Spatial reasoning data:
=== Section Start ===

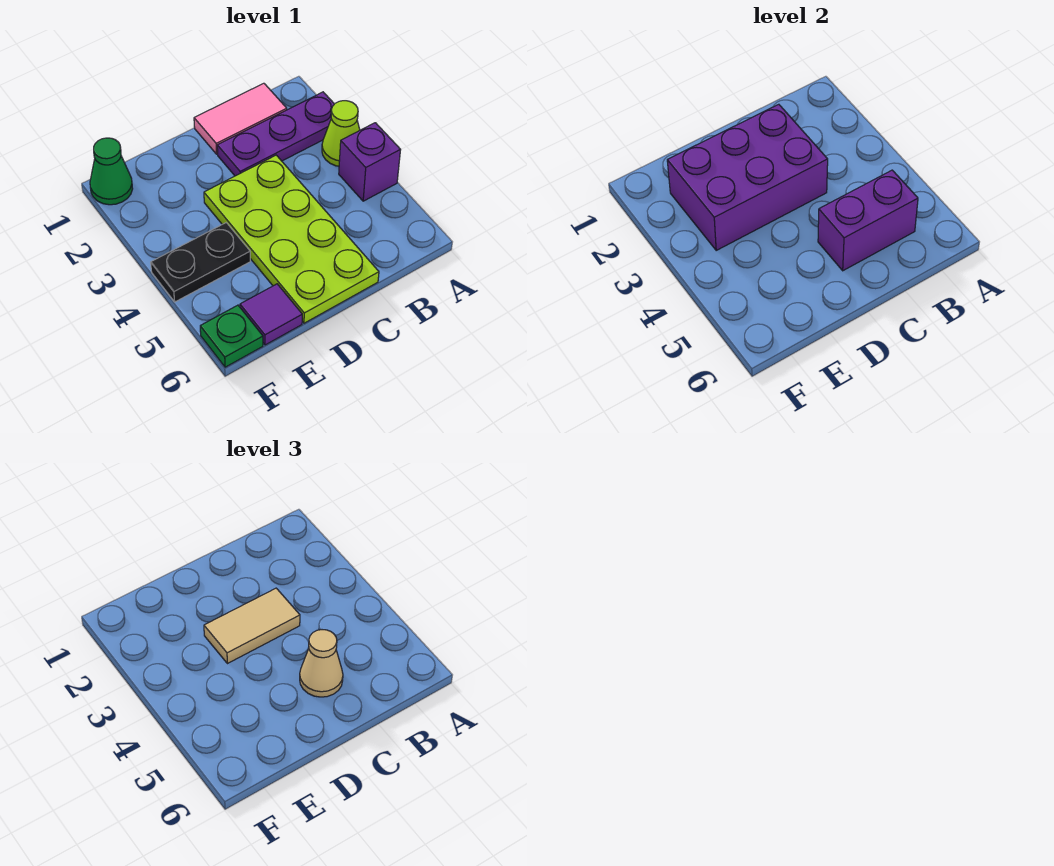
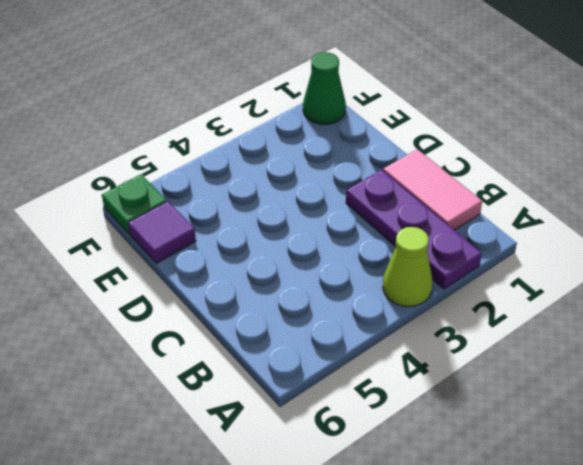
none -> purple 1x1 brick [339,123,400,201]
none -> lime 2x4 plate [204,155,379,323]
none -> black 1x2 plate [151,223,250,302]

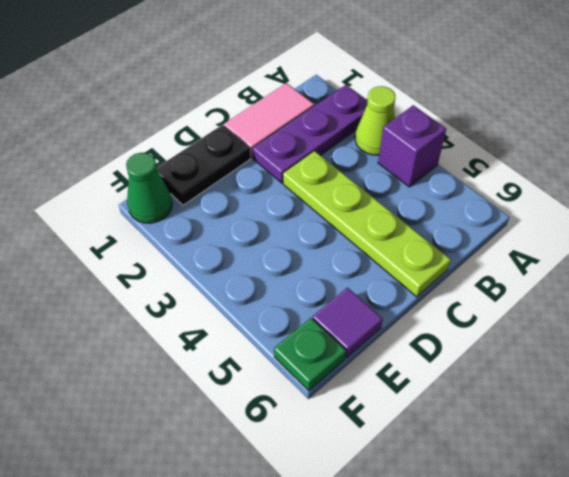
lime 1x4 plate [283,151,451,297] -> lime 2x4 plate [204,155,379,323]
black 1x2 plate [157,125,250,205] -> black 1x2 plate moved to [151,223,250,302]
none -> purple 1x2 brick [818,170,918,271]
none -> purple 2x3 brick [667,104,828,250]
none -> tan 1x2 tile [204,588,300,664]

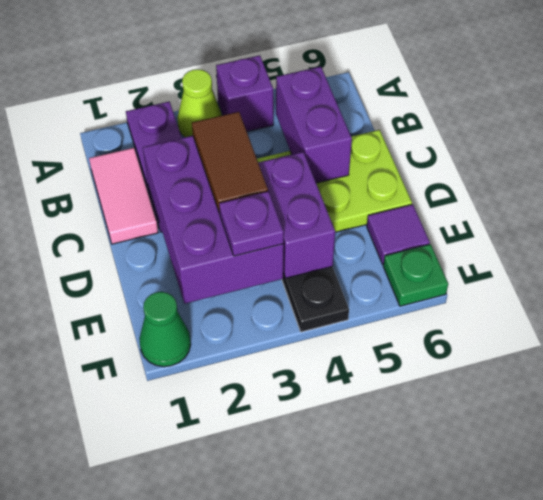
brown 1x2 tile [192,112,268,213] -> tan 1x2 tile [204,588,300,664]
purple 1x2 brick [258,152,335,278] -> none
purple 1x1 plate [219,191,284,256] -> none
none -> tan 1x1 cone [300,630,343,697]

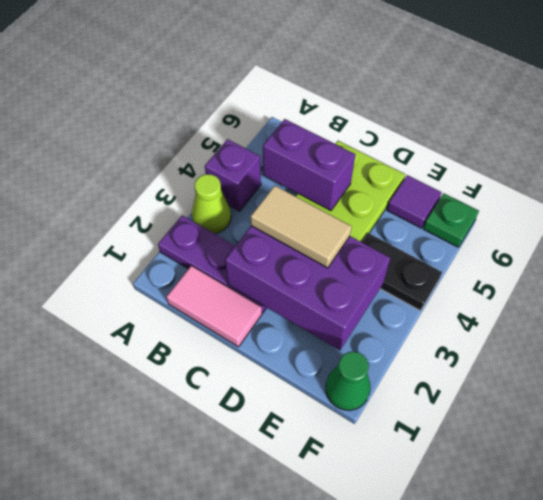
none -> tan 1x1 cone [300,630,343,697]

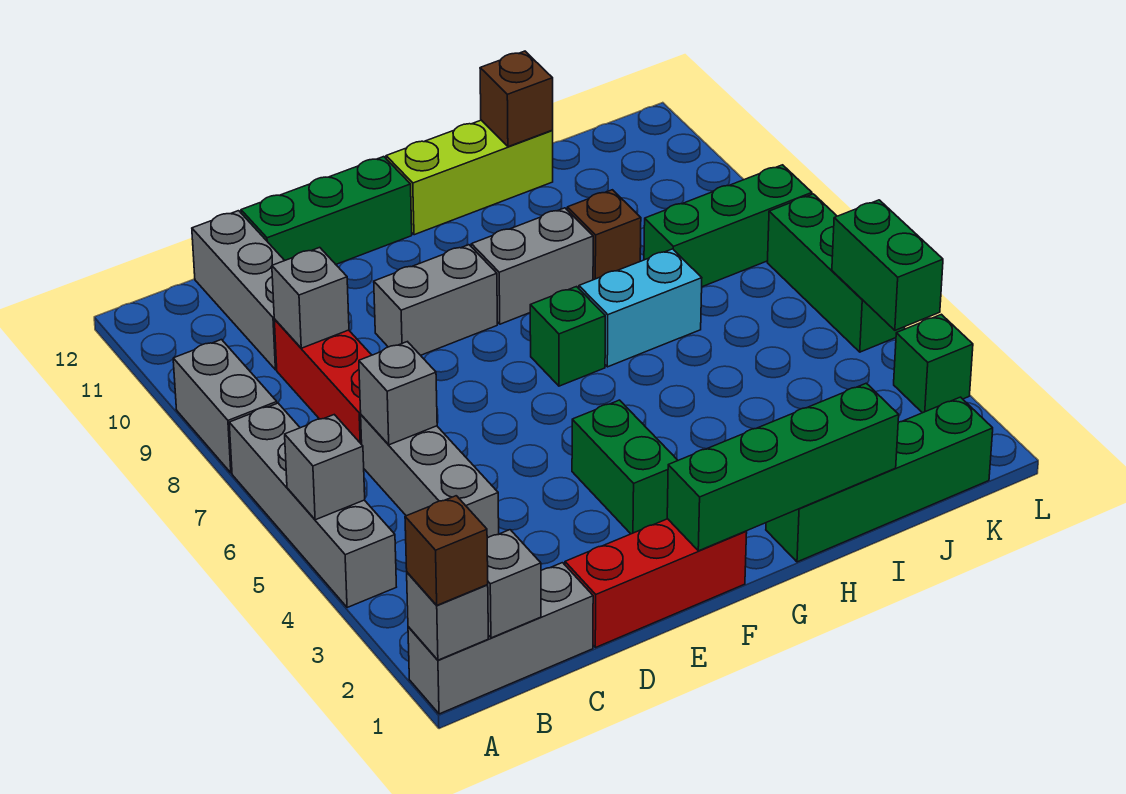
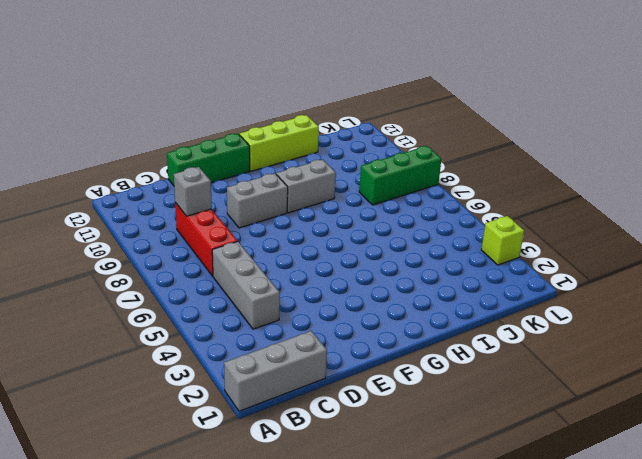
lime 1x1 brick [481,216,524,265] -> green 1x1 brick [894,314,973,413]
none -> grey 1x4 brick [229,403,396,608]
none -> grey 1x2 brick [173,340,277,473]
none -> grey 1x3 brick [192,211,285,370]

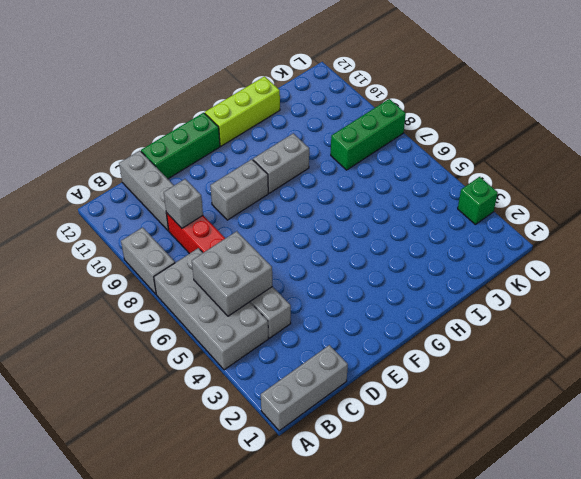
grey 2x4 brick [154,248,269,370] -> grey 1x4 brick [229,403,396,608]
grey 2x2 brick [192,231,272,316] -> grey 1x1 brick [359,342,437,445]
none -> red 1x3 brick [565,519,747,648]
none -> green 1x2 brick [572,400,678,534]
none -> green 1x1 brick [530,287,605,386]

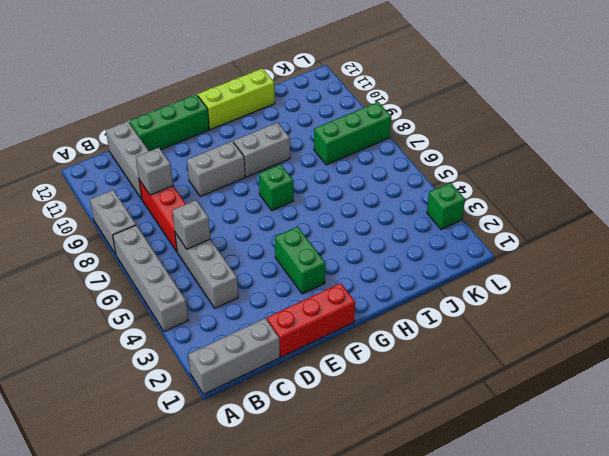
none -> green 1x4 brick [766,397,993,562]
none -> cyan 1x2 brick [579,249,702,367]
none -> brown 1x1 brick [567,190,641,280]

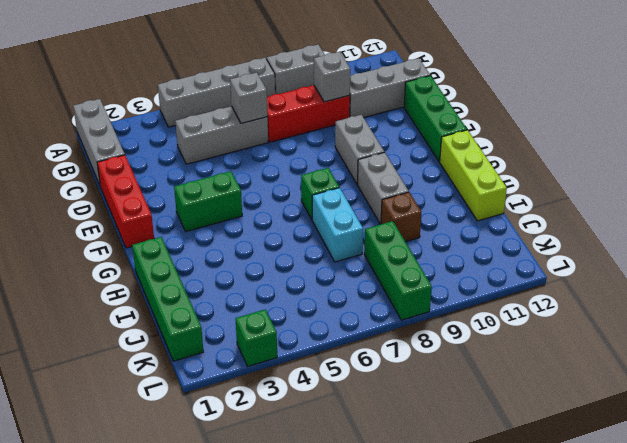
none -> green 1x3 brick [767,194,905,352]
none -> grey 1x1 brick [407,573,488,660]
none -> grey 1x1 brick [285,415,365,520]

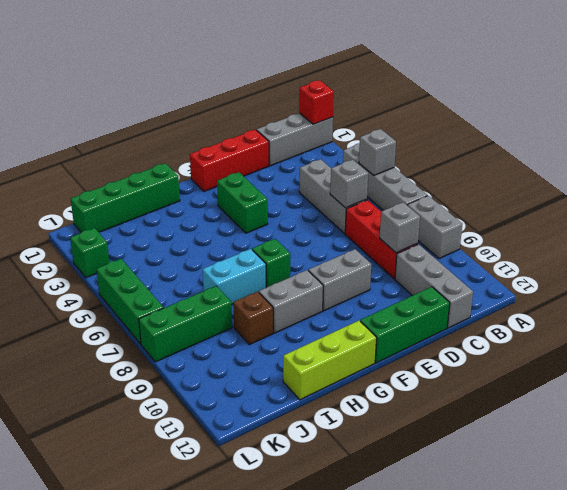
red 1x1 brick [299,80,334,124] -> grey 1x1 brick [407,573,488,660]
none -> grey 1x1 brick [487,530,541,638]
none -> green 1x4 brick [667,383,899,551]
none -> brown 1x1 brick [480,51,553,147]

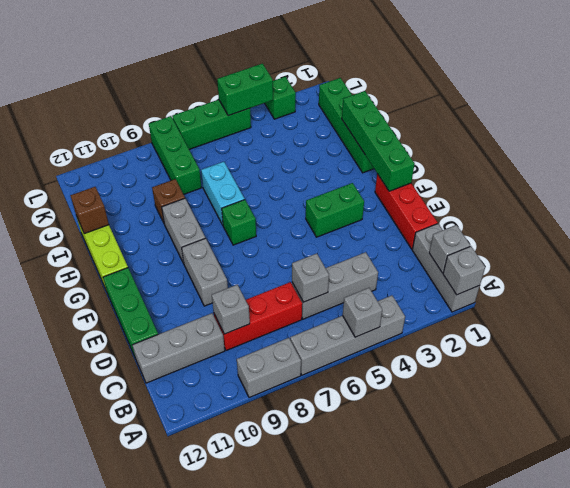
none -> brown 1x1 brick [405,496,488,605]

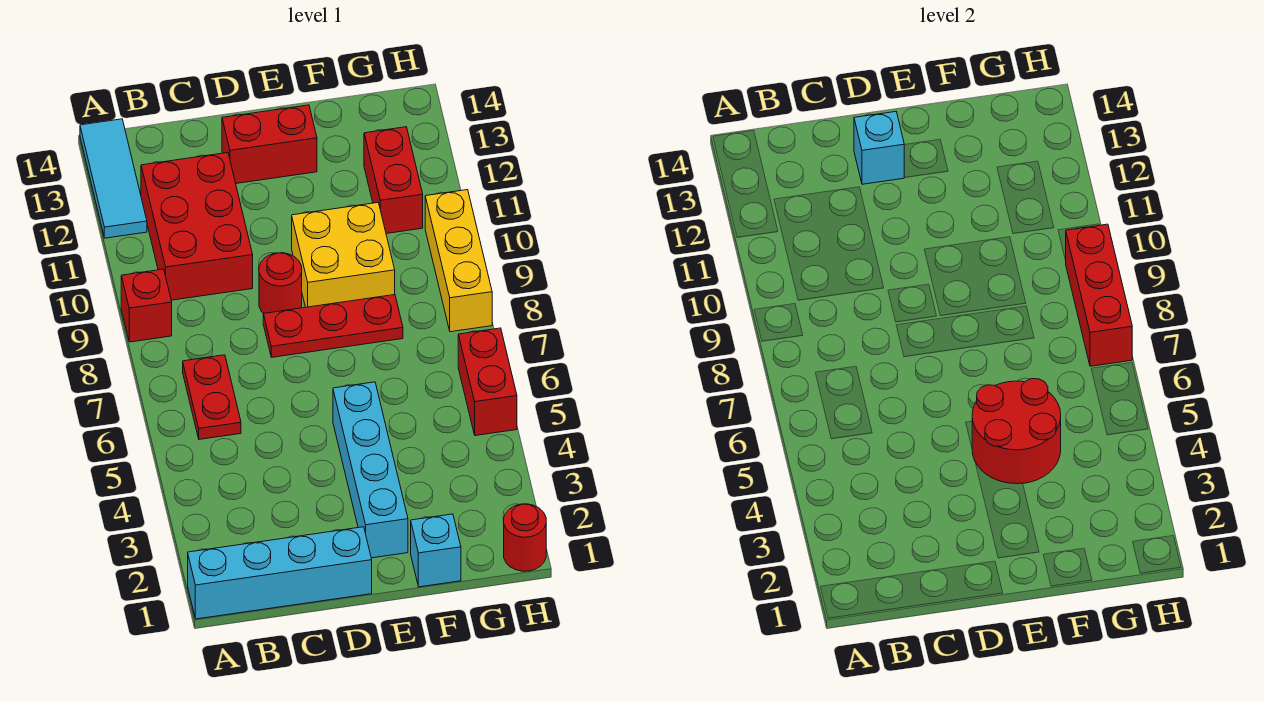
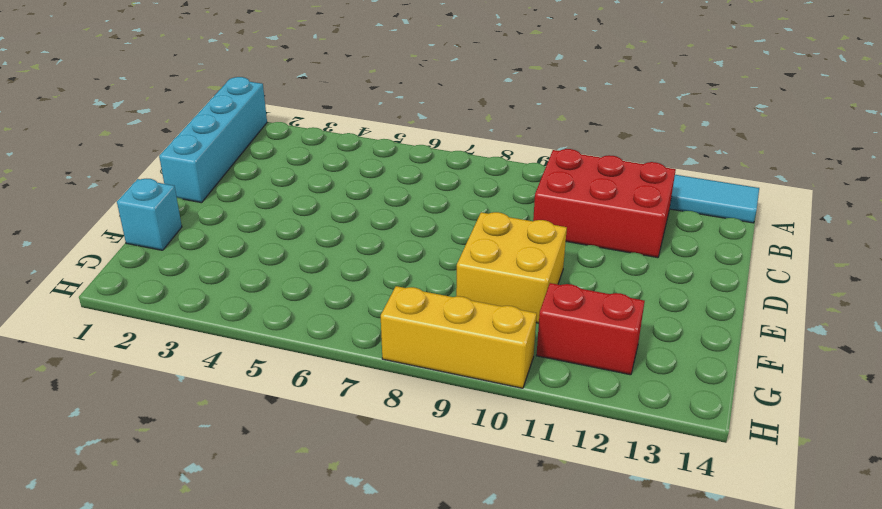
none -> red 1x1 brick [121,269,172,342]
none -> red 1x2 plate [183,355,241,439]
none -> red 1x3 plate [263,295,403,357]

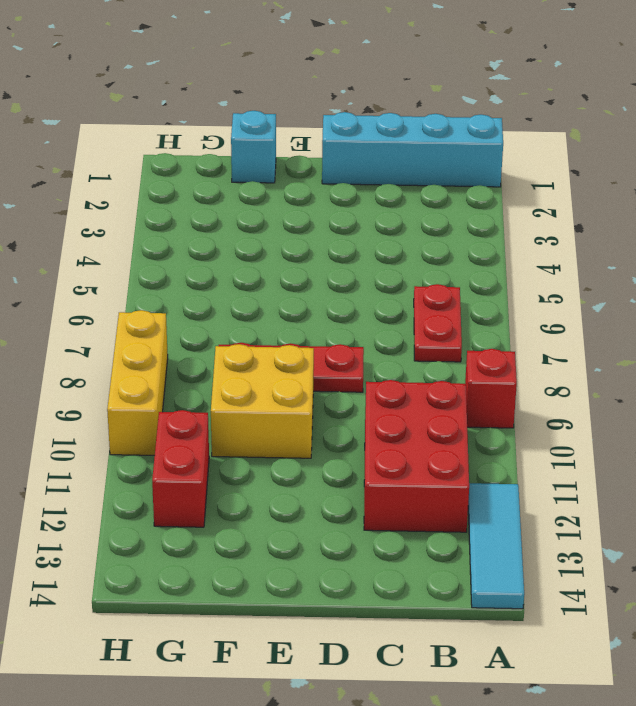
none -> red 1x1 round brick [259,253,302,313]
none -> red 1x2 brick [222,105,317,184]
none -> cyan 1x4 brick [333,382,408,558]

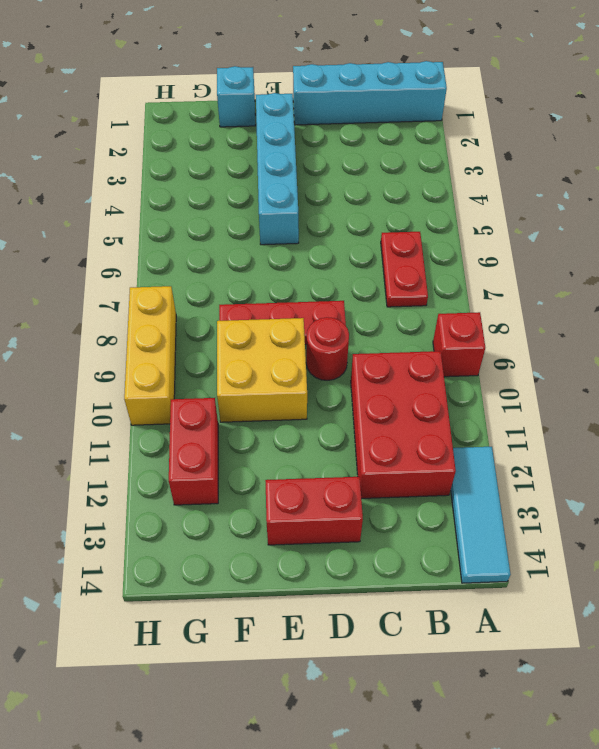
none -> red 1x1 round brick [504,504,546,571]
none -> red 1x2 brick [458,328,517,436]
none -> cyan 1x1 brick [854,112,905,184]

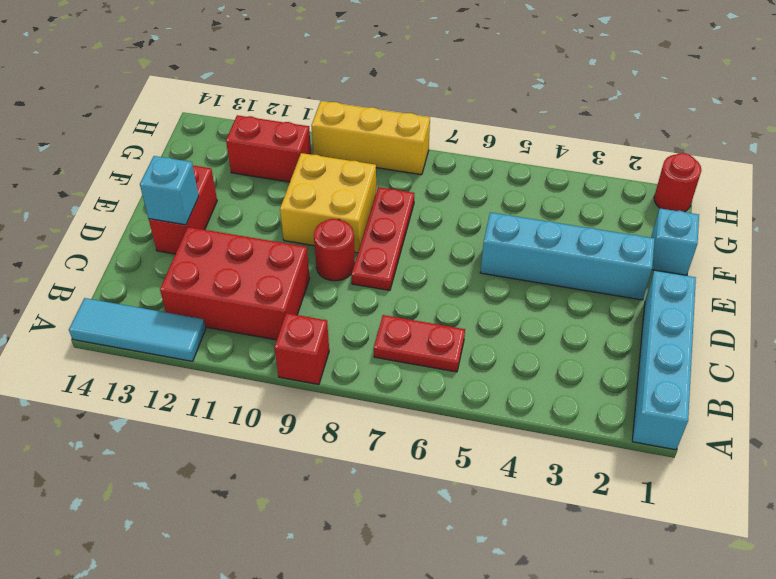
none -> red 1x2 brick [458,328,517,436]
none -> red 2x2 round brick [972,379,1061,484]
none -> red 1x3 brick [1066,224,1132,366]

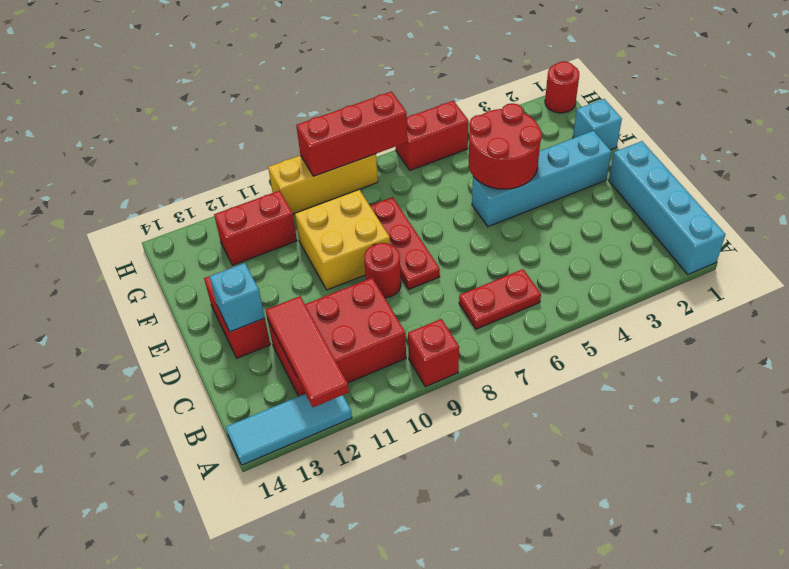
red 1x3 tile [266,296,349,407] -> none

=== Section End ===

What is expected.
What's needed is an exact copy of the lines above from the one with "grey 2x4 brick" through the one with "none -> brown 1x1 brick [405,496,488,605]", both included; the pictures stay out.

Reply to the exercise.
grey 2x4 brick [154,248,269,370] -> grey 1x4 brick [229,403,396,608]
grey 2x2 brick [192,231,272,316] -> grey 1x1 brick [359,342,437,445]
none -> red 1x3 brick [565,519,747,648]
none -> green 1x2 brick [572,400,678,534]
none -> green 1x1 brick [530,287,605,386]

none -> green 1x4 brick [766,397,993,562]
none -> cyan 1x2 brick [579,249,702,367]
none -> brown 1x1 brick [567,190,641,280]

none -> green 1x3 brick [767,194,905,352]
none -> grey 1x1 brick [407,573,488,660]
none -> grey 1x1 brick [285,415,365,520]

red 1x1 brick [299,80,334,124] -> grey 1x1 brick [407,573,488,660]
none -> grey 1x1 brick [487,530,541,638]
none -> green 1x4 brick [667,383,899,551]
none -> brown 1x1 brick [480,51,553,147]

none -> brown 1x1 brick [405,496,488,605]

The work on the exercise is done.